WHAT IS EXPECTED: Taking the records below, count the lines in which "orange" appears and supply only the count.

DATA IN THIS EXERCISE:
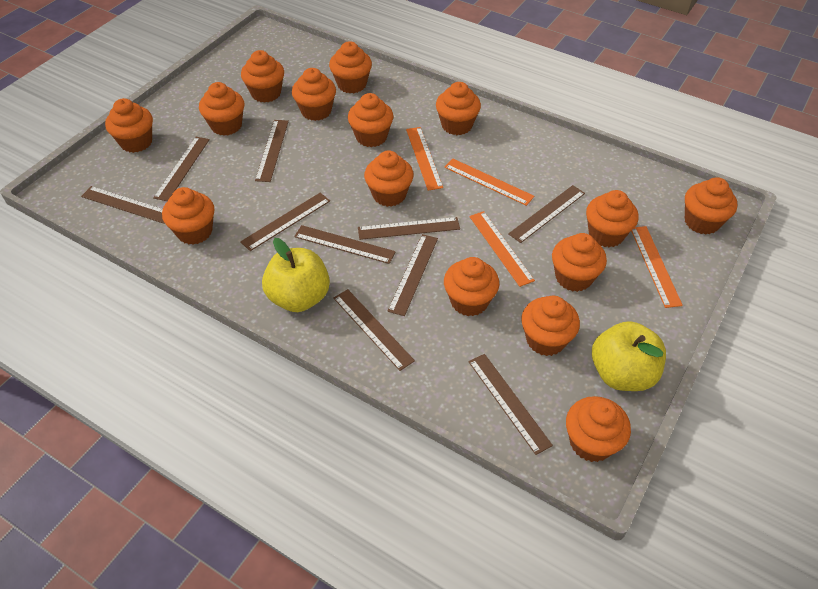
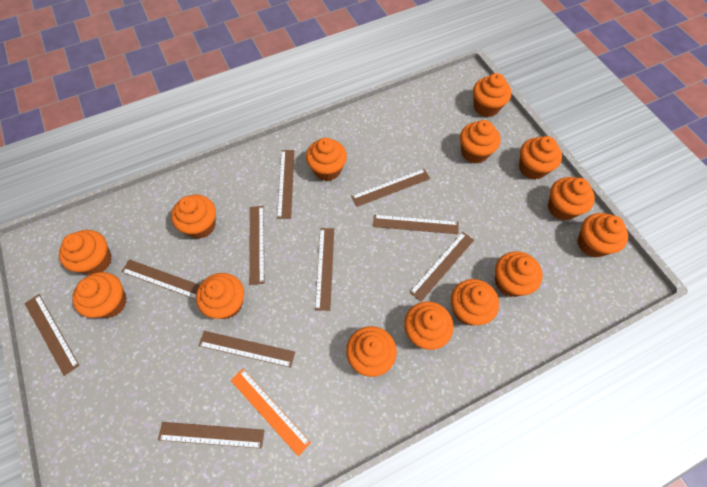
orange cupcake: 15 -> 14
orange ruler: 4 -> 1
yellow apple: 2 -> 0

---

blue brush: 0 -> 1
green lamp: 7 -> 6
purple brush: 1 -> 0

ANSWER AREA: 2